* _WHAT TO DO_
Output every entry below word for word, without its pictures.

--- --- ---

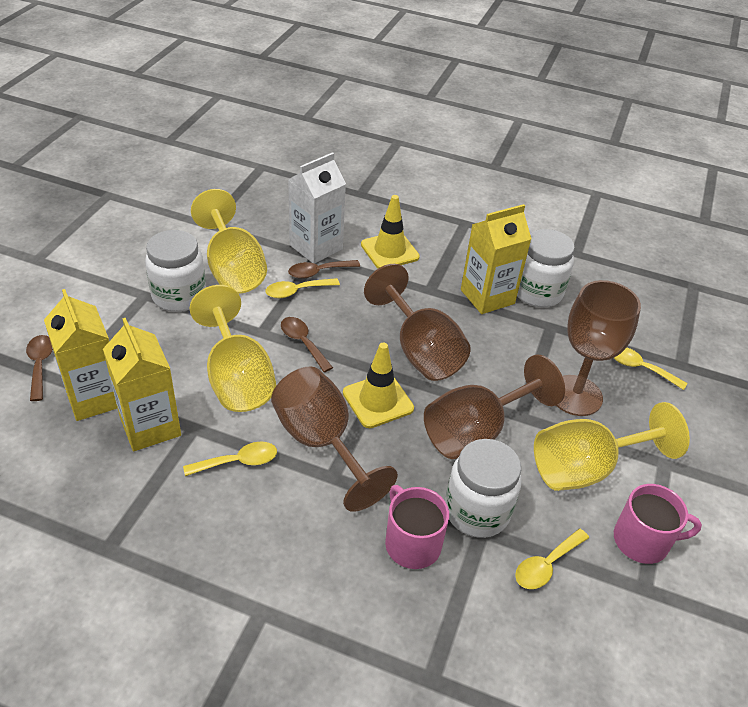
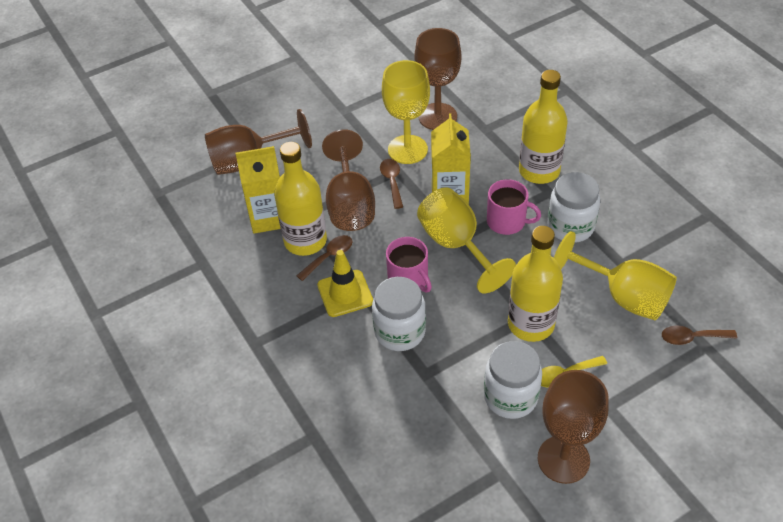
white carton: 1 -> 0
yellow bottle: 0 -> 3
yellow carton: 3 -> 2
yellow spoon: 4 -> 1
yellow traffic cone: 2 -> 1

--- --- ---

* _SOLVED PROBLEM_
white carton: 1 -> 0
yellow bottle: 0 -> 3
yellow carton: 3 -> 2
yellow spoon: 4 -> 1
yellow traffic cone: 2 -> 1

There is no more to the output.